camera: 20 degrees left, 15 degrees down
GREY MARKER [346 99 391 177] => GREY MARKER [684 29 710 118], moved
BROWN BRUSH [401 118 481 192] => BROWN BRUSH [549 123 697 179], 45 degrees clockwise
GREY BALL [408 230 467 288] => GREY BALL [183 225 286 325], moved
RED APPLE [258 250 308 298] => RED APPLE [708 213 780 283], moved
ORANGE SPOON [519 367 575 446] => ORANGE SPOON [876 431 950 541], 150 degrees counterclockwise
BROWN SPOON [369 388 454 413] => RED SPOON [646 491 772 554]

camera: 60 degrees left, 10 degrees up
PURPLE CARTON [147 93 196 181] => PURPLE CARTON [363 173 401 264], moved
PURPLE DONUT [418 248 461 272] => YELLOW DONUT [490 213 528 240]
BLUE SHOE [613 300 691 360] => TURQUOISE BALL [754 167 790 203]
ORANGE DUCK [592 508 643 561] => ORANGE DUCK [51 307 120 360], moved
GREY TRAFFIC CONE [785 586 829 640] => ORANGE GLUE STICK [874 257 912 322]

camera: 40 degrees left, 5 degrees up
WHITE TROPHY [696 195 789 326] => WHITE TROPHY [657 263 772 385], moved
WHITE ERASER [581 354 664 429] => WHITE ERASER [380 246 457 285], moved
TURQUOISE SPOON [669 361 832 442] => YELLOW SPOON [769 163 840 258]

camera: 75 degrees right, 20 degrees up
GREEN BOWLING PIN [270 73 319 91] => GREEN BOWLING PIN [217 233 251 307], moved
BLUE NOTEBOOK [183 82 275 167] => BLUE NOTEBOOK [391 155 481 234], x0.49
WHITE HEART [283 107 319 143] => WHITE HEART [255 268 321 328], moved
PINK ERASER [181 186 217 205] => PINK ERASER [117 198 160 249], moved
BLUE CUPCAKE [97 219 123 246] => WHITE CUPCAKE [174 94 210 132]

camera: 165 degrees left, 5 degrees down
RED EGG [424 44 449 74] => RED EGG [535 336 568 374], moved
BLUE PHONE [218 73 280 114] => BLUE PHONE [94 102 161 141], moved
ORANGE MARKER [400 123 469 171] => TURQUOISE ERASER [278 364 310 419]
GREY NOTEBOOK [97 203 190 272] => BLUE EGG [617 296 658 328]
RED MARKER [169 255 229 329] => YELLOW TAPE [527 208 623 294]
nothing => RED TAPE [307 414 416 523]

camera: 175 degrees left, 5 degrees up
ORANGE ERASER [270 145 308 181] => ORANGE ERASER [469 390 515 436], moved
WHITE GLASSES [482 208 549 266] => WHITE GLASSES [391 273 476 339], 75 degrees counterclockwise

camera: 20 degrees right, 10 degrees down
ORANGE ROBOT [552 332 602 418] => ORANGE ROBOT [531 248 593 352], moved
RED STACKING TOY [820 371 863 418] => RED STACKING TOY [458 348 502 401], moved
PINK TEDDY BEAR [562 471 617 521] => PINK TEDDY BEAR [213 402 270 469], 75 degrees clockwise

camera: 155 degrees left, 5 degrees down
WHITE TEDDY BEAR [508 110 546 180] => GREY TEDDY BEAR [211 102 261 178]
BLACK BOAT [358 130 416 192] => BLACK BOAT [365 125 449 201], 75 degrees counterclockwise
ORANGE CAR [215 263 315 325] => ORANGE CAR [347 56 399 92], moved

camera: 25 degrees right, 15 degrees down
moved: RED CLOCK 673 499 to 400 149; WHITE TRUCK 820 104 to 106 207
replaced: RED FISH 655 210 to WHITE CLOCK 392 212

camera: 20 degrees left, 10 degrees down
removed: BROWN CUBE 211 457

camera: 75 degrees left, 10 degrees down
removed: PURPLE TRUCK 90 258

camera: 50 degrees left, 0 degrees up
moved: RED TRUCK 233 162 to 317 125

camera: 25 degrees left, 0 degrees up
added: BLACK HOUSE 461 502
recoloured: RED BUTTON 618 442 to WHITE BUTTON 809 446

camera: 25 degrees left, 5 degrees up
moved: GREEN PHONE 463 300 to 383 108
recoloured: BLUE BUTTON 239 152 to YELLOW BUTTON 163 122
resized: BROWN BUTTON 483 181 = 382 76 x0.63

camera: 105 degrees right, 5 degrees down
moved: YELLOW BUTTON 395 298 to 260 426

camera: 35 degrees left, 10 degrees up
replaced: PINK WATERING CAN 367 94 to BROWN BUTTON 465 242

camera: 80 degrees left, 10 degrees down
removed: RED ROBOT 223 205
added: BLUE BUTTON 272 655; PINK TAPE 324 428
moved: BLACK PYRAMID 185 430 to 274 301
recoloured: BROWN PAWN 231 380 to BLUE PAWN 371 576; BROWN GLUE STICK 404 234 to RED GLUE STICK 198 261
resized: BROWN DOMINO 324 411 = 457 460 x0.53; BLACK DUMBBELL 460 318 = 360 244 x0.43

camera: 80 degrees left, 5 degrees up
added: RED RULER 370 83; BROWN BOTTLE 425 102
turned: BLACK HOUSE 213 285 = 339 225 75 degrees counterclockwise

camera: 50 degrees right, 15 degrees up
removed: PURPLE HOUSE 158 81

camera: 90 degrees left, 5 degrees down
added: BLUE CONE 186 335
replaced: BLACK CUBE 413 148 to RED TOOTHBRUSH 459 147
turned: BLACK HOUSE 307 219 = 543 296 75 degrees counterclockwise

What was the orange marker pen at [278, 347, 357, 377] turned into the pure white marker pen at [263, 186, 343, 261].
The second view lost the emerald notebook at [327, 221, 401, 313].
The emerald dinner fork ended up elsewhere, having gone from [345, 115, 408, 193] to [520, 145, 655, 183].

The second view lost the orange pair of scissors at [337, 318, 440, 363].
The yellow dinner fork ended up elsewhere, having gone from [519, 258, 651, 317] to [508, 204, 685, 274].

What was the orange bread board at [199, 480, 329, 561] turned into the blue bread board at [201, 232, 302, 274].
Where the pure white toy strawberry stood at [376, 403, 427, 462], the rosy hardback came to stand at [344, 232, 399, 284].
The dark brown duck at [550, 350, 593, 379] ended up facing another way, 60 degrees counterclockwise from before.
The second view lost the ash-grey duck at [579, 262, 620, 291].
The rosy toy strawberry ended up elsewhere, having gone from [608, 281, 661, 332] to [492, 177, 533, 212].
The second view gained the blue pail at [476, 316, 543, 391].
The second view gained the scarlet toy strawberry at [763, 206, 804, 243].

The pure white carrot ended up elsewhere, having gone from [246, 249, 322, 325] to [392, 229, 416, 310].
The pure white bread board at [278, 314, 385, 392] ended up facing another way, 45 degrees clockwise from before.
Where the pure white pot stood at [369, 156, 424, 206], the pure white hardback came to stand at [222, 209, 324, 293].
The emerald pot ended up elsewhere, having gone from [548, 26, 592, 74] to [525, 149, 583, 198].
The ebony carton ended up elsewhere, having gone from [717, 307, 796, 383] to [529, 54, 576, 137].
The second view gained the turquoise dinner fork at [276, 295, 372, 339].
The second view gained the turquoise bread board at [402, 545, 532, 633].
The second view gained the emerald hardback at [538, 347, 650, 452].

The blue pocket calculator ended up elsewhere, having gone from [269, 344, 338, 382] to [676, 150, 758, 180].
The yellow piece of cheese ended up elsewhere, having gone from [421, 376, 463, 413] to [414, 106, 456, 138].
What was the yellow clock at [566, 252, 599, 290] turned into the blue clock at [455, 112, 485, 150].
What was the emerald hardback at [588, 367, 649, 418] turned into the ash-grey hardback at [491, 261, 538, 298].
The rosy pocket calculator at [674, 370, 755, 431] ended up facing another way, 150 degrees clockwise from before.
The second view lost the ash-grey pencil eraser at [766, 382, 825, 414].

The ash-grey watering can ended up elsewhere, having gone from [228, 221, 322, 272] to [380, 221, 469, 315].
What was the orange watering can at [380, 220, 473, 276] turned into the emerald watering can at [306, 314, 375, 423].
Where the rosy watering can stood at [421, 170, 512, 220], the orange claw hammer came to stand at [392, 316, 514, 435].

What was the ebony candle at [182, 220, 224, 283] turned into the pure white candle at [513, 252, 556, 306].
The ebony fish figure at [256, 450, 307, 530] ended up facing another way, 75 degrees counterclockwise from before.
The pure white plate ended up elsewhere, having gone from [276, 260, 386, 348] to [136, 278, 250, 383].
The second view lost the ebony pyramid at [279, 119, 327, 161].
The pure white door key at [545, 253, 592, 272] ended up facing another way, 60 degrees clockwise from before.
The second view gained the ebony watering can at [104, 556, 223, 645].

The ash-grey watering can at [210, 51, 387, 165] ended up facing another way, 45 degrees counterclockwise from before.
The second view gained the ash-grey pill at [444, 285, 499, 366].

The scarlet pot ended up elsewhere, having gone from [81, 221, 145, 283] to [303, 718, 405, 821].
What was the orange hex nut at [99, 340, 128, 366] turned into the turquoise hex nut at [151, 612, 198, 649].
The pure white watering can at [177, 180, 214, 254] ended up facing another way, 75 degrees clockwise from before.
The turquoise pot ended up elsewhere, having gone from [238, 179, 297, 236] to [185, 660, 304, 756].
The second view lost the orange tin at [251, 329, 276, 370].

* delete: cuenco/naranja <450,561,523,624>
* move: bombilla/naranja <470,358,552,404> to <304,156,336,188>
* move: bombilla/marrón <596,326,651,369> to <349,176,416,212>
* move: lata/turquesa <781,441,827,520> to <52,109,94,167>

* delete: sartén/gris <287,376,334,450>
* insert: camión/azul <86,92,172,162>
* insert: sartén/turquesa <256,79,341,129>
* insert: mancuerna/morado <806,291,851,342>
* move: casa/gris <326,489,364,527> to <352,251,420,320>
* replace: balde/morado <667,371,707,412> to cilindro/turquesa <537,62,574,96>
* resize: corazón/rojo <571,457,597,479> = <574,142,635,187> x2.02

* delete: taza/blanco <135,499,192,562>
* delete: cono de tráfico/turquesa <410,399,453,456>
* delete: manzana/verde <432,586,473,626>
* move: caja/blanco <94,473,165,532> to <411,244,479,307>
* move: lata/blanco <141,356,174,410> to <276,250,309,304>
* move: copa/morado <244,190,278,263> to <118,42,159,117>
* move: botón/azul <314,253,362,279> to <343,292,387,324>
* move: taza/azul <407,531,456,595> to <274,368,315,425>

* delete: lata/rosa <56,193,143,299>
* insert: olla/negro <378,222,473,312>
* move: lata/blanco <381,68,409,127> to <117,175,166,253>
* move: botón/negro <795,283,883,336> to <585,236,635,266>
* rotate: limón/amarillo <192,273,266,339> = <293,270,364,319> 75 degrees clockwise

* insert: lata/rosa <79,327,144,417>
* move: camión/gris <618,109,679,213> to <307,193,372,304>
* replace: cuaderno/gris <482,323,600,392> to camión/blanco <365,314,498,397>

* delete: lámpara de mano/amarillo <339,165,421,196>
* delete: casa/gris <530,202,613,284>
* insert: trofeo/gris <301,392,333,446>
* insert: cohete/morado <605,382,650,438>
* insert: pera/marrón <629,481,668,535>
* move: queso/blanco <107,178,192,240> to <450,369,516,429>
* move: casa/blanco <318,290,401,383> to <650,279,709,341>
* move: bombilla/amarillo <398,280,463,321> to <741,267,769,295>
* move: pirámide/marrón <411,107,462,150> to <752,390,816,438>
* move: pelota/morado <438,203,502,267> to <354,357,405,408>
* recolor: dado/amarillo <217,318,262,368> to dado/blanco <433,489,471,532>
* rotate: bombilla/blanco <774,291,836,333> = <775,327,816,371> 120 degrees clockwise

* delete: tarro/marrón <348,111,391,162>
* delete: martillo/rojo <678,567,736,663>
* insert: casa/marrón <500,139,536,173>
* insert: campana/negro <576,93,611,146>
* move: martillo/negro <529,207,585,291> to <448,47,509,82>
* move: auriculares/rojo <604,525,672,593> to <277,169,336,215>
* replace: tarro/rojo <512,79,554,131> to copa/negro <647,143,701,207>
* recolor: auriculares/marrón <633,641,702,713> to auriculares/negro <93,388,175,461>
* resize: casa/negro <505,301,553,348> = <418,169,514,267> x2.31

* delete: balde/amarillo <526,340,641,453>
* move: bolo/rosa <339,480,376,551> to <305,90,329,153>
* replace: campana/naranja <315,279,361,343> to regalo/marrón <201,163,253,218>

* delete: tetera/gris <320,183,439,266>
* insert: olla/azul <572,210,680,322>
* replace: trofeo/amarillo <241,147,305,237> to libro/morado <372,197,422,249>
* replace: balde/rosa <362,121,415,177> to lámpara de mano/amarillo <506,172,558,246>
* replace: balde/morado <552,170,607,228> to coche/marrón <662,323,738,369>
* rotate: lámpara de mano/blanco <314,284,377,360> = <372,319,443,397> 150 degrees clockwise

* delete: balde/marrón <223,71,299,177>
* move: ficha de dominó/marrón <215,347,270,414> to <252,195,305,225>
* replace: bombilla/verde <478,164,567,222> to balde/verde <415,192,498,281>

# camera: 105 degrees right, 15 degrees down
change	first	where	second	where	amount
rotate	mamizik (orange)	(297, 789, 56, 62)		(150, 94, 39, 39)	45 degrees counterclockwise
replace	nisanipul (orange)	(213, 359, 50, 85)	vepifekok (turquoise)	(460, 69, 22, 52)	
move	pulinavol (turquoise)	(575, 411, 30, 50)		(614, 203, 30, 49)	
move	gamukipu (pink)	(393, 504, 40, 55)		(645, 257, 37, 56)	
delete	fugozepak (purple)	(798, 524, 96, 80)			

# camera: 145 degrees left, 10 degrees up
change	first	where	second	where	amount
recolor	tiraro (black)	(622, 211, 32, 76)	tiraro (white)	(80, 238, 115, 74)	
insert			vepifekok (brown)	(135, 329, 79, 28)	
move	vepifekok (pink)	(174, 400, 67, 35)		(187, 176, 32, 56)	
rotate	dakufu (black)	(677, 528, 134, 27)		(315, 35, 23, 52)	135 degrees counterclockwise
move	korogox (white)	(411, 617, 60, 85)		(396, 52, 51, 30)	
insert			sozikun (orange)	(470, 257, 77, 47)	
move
####################
▶ [WHAT TO PRODUCE] Copy every line of the data above, beginning with the first and ending with the line that contains "RED APPLE [258", and give nothing more.

▶ [PROBLEM SOLUTION]
camera: 20 degrees left, 15 degrees down
GREY MARKER [346 99 391 177] => GREY MARKER [684 29 710 118], moved
BROWN BRUSH [401 118 481 192] => BROWN BRUSH [549 123 697 179], 45 degrees clockwise
GREY BALL [408 230 467 288] => GREY BALL [183 225 286 325], moved
RED APPLE [258 250 308 298] => RED APPLE [708 213 780 283], moved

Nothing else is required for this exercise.